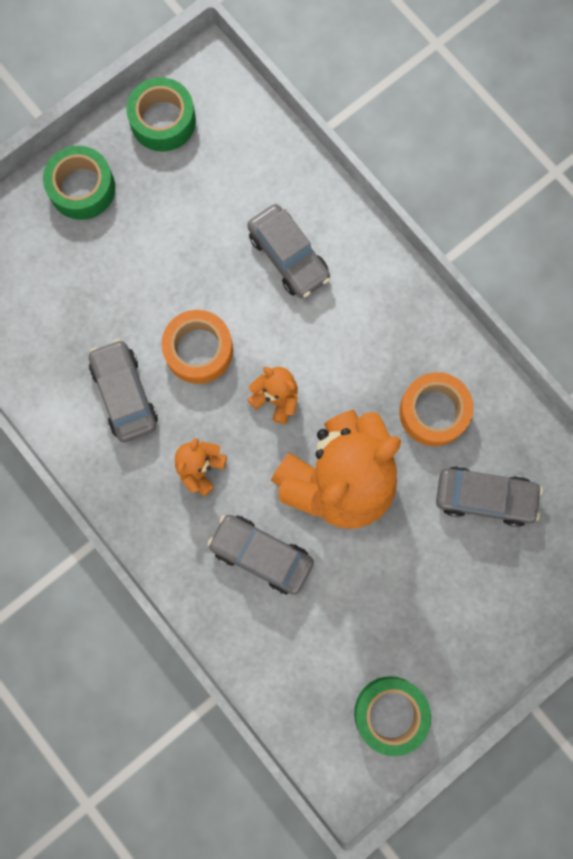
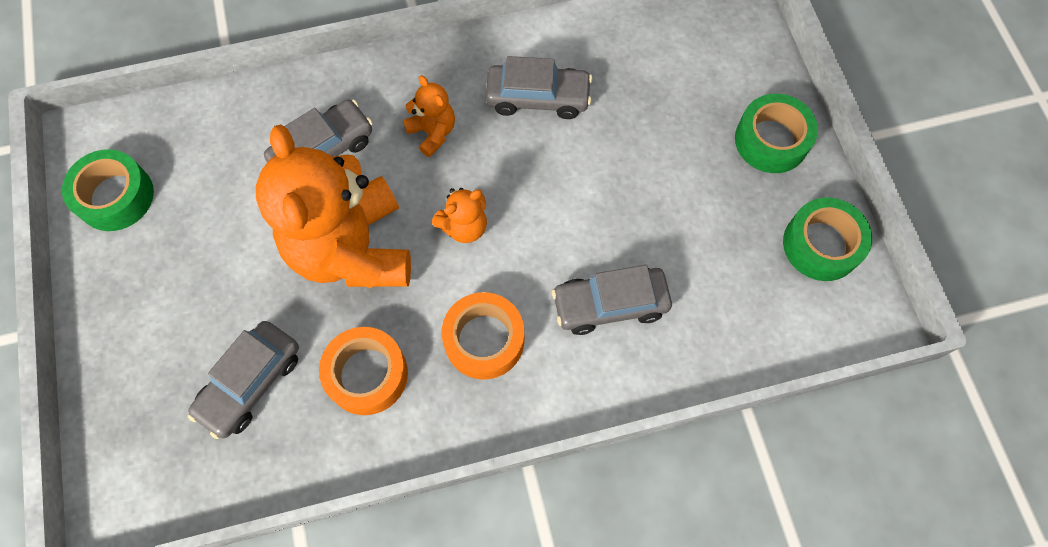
camera: 115 degrees right, 10 degrees down
orange tape [161,310,233,384] -> orange tape moved to [442,292,524,380]

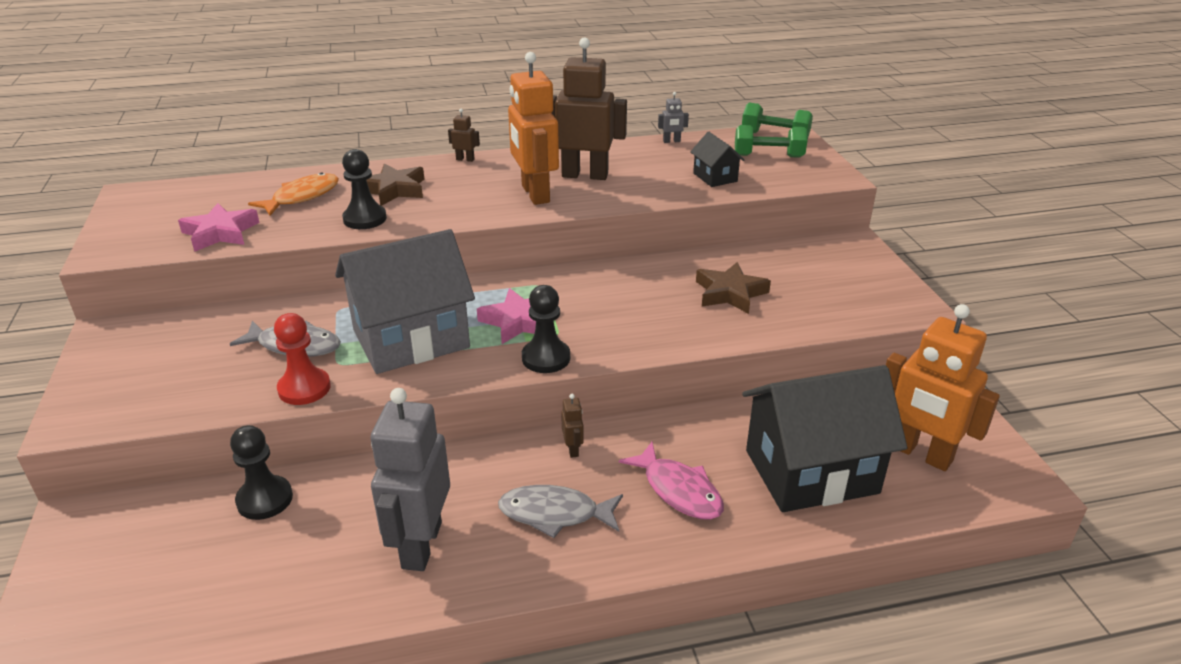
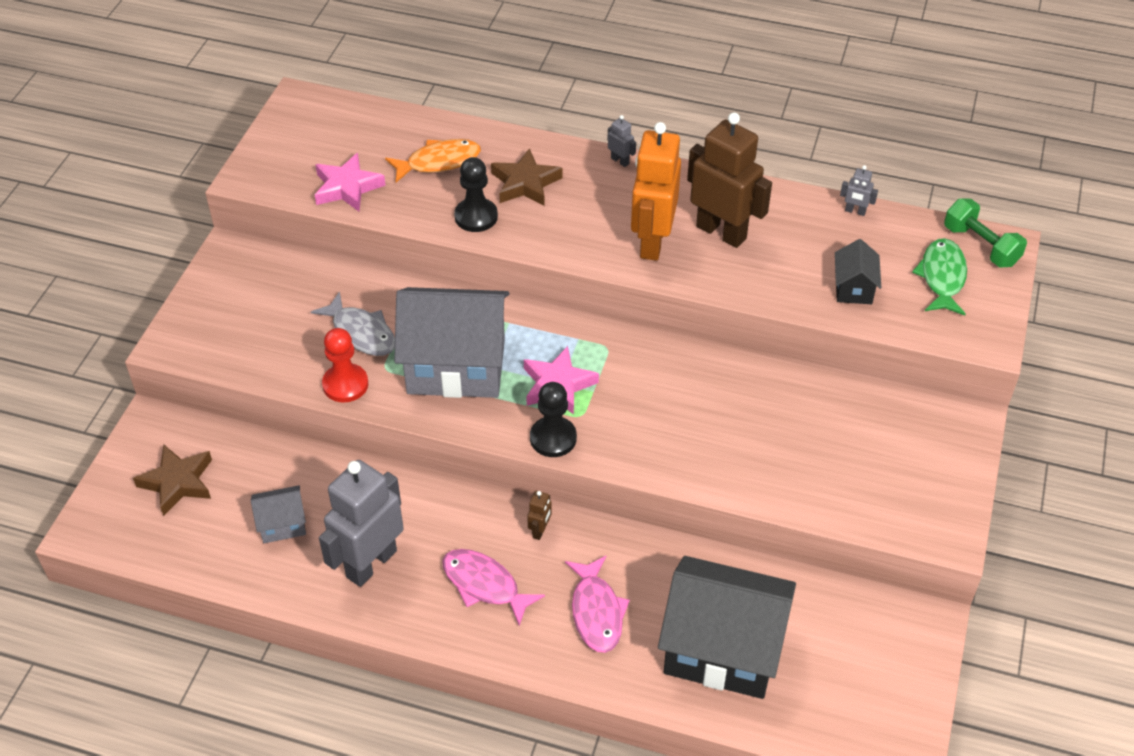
camera: 30 degrees right, 15 degrees up
black pawn [230,425,293,520] -> none
brown robot [448,109,480,162] -> grey robot [608,115,636,167]
grey fish [498,485,623,538] -> pink fish [442,549,545,626]
brown star [696,262,771,314] -> brown star moved to [133,445,212,516]
green dumbbell [735,125,807,158] -> green fish [912,238,967,316]
orange robot [886,304,1000,471] -> none
none -> grey house [251,485,306,543]

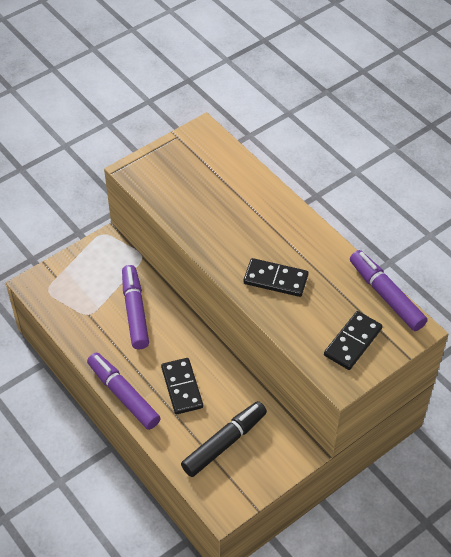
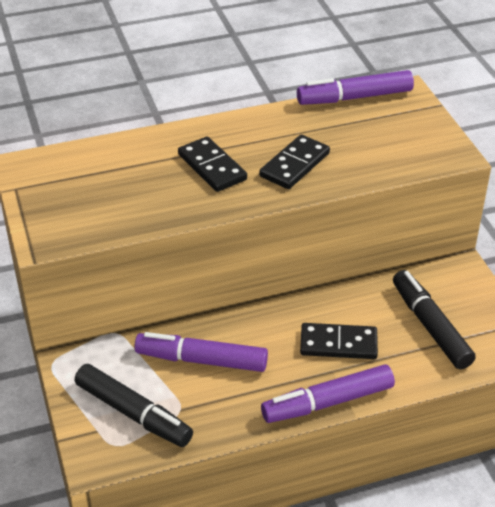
camera: 70 degrees left, 10 degrees down
black domino [324,311,383,370] -> black domino moved to [178,136,247,192]
none -> black marker [75,364,193,447]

++++++++

_What the task requires_
Could you copy every line from the records that has "down" in it?

_Final answer_
camera: 115 degrees right, 10 degrees down
camera: 70 degrees left, 10 degrees down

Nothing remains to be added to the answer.